# Records supplied
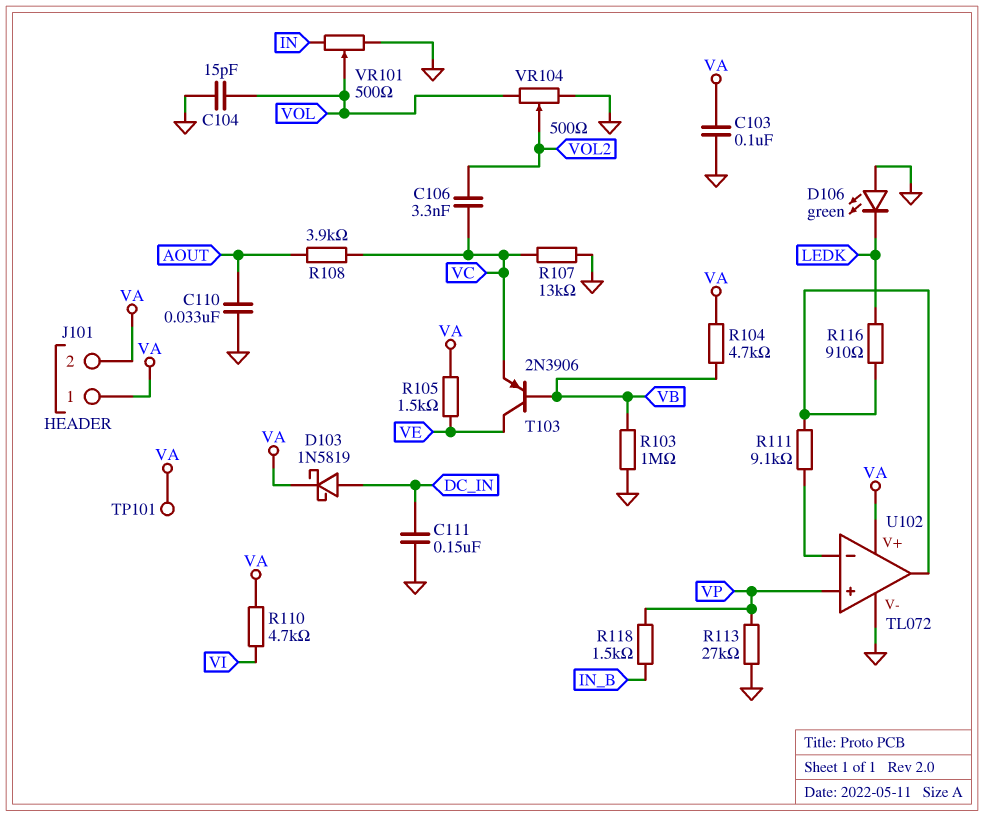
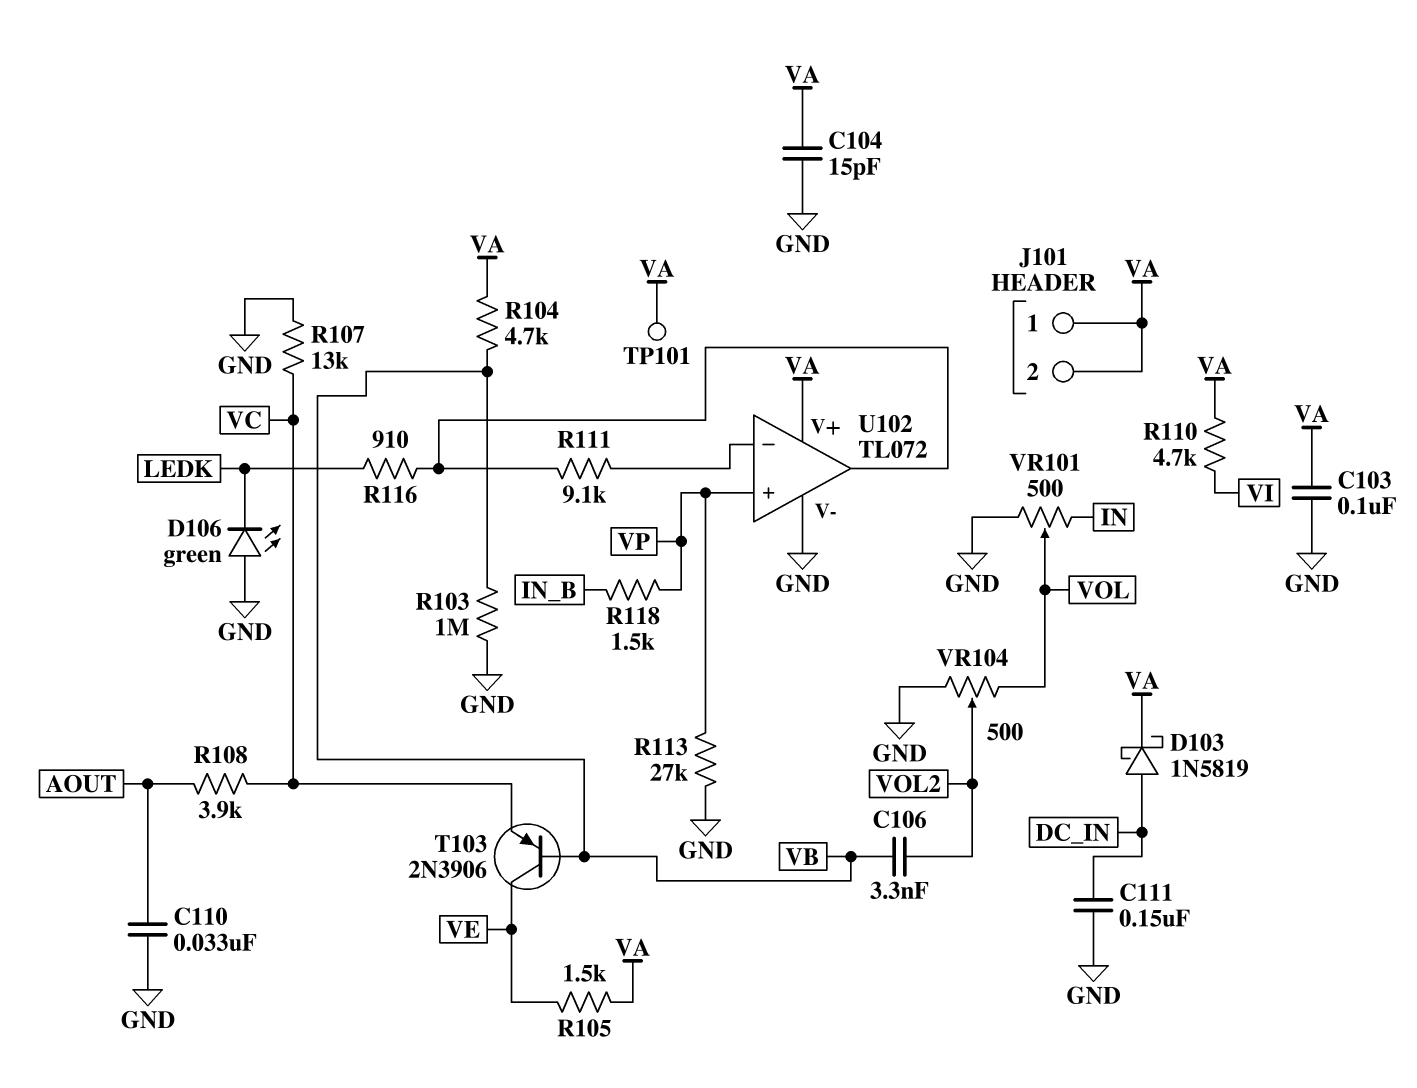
C104: 15pF (GND, VOL) -> 15pF (GND, VA)
C106: 3.3nF (VC, VOL2) -> 3.3nF (VB, VOL2)

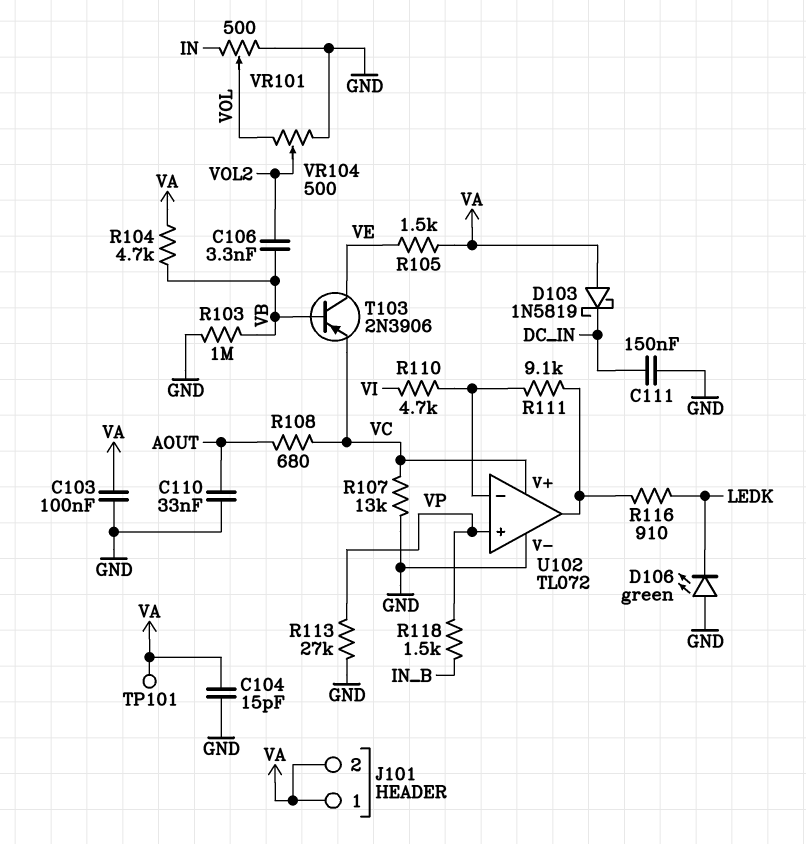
D103: schottky 1N5819 (A DC_IN, K VA) -> schottky 1N5819 (A VA, K DC_IN)
R108: 3.9k (AOUT, VC) -> 680 (AOUT, VC)
R110: 4.7k (VA, VI) -> 4.7k (U102/in-, VI)
U102 pin V+: VA -> VC

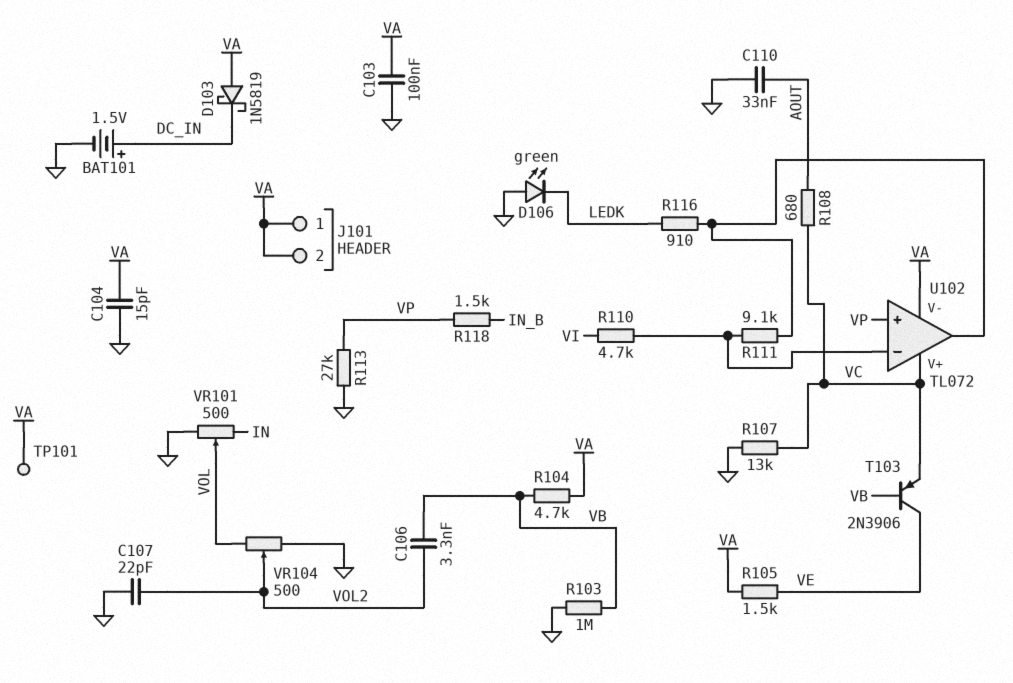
BAT101: none -> 1.5V (plus DC_IN, minus GND)
C107: none -> 22pF (GND, VOL2)
C111: 150nF (DC_IN, GND) -> none
U102 pin V-: GND -> VA

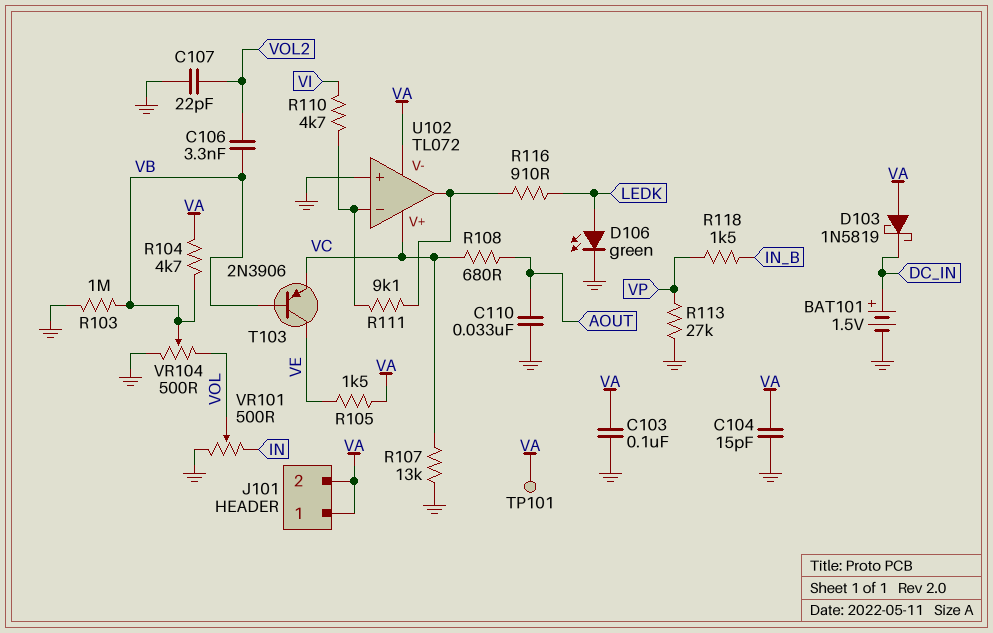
D106: LED green (A GND, K LEDK) -> LED green (A LEDK, K GND)
U102 pin in+: VP -> GND
VR104: 500 (GND, VOL, wiper VOL2) -> 500 (GND, VOL, wiper VB)

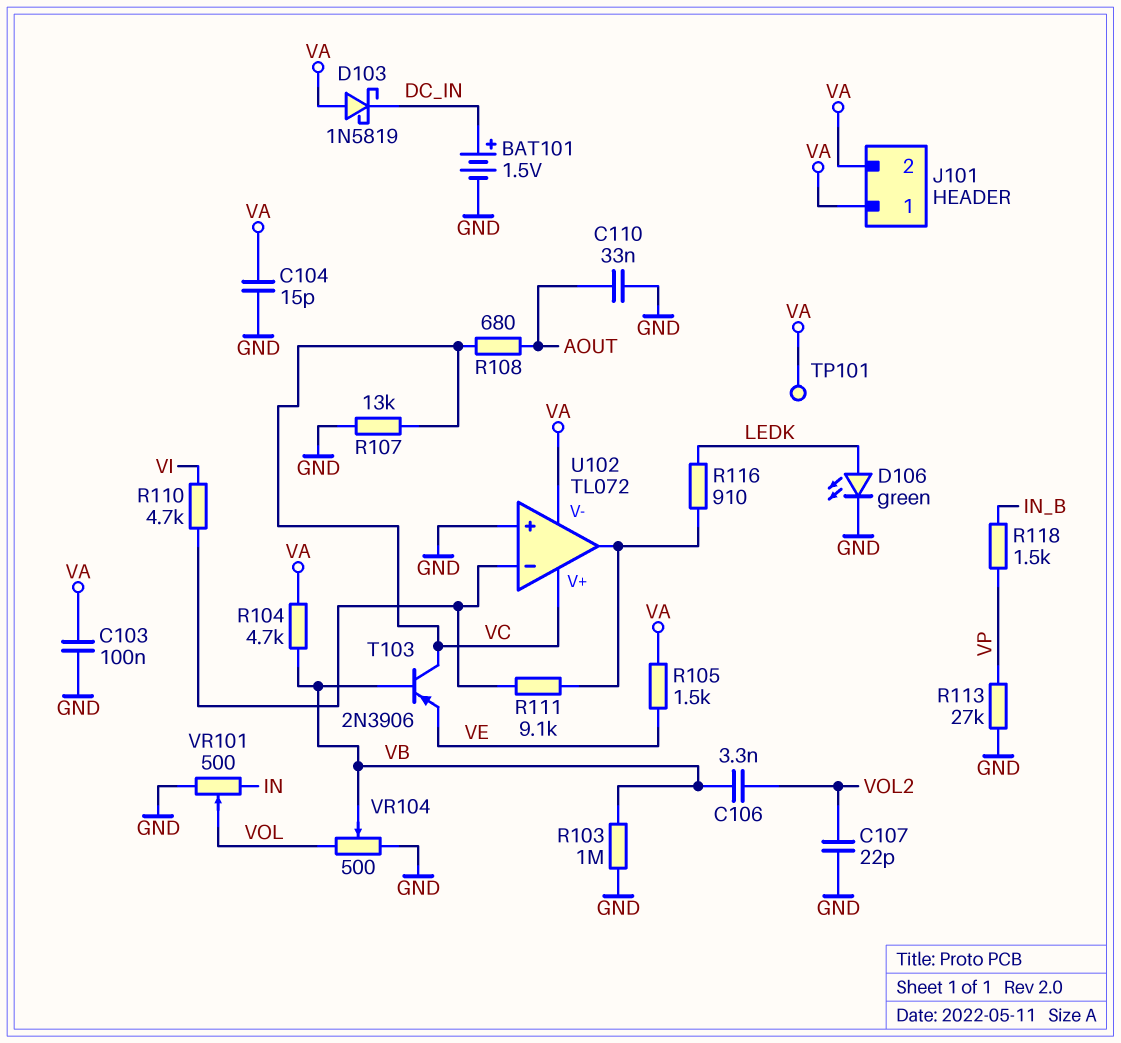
T103: PNP 2N3906 (B VB, C VE, E VC) -> PNP 2N3906 (B VB, C VC, E VE)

# Work required
Once you have found every line above holding the word "none", copy those lines.

# Answer to the problem
BAT101: none -> 1.5V (plus DC_IN, minus GND)
C107: none -> 22pF (GND, VOL2)
C111: 150nF (DC_IN, GND) -> none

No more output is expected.